Data excerpts:
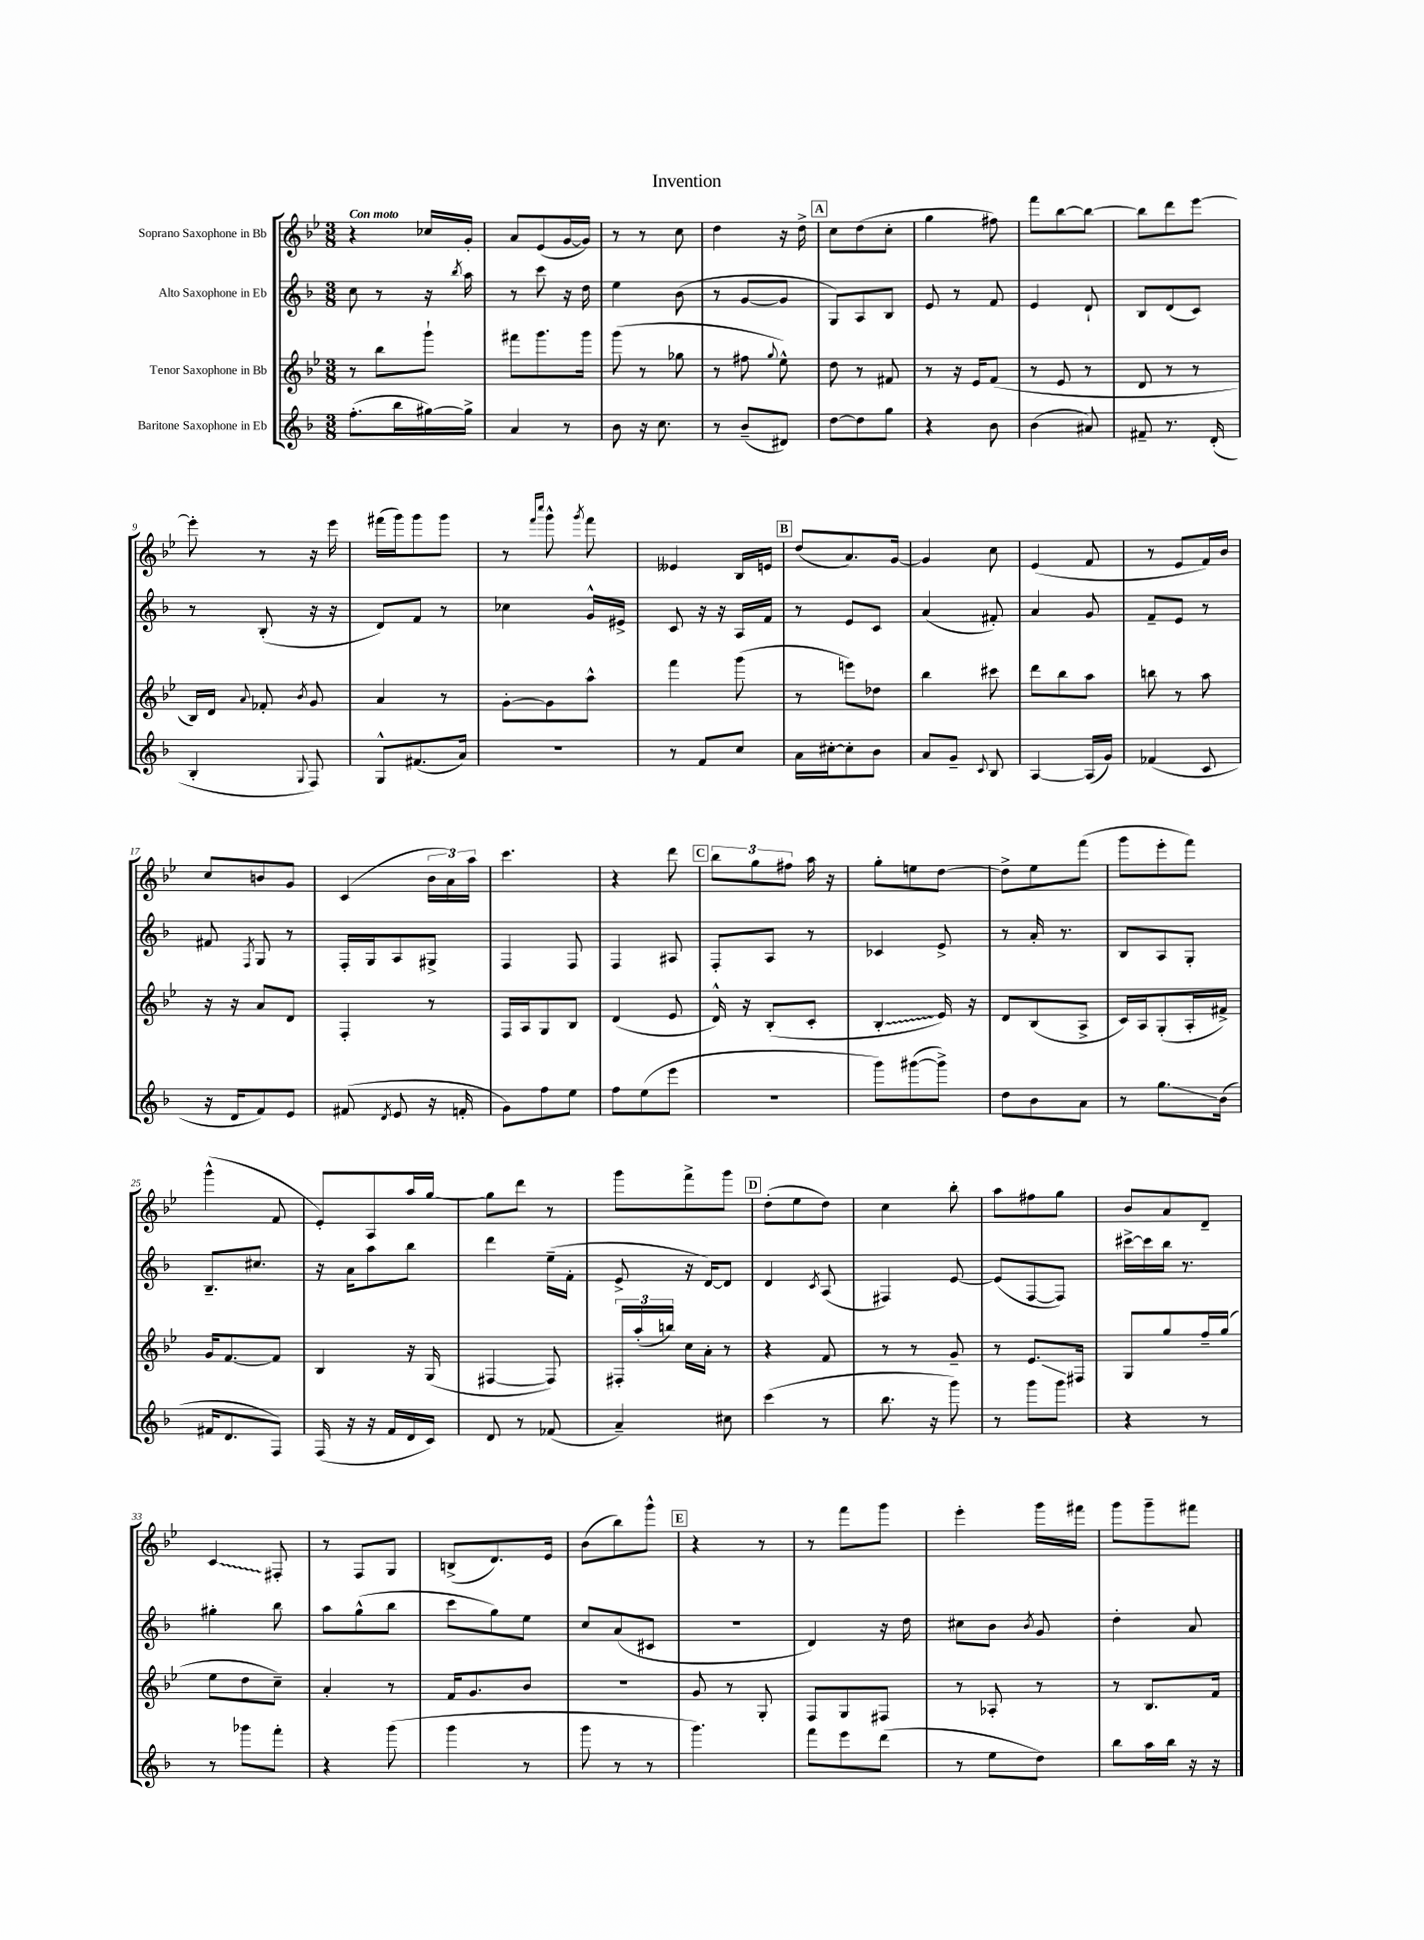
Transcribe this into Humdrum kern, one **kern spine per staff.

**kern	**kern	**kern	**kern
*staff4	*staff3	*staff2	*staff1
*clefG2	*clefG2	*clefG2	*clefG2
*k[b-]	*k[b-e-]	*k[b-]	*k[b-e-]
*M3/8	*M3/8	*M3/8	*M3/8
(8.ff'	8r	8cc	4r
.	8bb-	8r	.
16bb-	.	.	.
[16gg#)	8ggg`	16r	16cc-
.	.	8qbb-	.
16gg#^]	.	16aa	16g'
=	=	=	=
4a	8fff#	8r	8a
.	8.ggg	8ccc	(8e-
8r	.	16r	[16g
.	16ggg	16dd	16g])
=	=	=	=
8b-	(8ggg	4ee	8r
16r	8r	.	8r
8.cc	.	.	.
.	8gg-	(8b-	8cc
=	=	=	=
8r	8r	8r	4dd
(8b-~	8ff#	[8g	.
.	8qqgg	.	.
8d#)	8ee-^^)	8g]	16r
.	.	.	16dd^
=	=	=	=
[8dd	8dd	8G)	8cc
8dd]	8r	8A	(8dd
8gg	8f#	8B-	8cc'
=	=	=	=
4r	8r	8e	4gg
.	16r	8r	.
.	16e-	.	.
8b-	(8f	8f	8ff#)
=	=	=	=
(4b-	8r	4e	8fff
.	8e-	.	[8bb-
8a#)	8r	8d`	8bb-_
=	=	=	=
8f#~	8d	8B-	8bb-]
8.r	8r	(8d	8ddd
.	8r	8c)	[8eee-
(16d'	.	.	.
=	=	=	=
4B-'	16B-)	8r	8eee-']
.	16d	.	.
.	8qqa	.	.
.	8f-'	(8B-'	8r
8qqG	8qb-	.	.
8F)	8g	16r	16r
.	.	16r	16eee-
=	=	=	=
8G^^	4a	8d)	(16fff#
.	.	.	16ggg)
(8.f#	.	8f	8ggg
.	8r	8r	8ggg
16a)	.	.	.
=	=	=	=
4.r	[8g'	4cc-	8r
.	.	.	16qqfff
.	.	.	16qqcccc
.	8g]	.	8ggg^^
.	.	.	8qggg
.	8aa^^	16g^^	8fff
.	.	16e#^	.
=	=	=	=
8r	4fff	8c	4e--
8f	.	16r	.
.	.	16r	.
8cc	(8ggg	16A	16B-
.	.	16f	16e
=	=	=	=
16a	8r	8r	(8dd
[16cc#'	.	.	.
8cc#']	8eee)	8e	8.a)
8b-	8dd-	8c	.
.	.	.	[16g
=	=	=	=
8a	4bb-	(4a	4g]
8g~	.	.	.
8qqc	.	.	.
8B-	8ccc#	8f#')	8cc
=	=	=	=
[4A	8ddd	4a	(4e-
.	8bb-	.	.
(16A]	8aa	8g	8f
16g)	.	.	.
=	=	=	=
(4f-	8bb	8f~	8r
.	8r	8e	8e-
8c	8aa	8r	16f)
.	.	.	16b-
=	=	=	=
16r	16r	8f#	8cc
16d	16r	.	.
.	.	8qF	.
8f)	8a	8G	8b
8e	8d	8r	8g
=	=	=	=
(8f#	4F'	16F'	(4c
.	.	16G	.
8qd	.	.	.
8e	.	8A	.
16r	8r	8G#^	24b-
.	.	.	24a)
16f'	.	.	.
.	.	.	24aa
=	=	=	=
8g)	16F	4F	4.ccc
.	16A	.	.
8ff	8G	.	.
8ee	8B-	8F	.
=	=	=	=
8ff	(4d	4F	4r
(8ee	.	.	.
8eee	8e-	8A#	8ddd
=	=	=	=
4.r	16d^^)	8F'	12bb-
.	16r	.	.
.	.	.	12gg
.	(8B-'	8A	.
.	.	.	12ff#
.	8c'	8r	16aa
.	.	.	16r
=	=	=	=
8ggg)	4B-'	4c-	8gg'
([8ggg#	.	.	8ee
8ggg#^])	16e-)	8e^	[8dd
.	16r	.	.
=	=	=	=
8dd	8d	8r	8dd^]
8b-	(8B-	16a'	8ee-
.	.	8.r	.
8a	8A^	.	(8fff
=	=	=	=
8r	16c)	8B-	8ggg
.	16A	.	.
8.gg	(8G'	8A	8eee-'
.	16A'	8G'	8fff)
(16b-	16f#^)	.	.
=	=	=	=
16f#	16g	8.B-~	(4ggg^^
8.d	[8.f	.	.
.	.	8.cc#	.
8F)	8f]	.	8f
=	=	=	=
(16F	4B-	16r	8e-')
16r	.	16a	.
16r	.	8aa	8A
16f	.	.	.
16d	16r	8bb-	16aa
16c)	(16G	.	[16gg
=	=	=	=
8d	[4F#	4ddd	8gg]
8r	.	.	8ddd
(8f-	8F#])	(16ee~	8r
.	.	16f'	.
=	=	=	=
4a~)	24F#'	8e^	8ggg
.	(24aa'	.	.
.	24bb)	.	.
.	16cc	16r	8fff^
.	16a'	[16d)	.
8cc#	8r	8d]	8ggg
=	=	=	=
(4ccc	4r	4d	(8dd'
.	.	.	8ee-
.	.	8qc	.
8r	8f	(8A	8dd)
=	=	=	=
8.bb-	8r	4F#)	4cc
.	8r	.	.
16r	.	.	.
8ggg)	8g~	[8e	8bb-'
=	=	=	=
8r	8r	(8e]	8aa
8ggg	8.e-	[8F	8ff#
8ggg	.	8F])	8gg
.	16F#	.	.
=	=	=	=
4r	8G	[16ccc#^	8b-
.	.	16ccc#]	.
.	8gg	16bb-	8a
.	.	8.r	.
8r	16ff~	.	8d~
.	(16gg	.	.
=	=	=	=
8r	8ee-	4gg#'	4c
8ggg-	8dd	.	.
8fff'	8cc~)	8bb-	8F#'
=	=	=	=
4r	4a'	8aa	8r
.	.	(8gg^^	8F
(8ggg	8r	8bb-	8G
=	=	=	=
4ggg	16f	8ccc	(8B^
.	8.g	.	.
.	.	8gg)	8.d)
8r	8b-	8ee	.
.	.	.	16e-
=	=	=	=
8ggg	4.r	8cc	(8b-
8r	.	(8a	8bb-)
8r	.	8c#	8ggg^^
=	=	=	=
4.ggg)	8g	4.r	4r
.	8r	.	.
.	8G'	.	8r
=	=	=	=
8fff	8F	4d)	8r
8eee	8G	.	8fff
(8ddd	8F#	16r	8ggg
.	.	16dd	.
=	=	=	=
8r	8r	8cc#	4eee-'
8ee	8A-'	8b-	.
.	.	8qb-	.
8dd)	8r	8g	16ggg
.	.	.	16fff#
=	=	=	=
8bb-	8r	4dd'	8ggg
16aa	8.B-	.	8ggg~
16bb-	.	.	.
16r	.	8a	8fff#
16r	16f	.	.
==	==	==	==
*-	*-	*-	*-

Written problem:
Please locate every line in the records above that contains the string "kern" and copy each of those lines.

The output:
Transcribe this into Humdrum kern, one **kern spine per staff.
**kern	**kern	**kern	**kern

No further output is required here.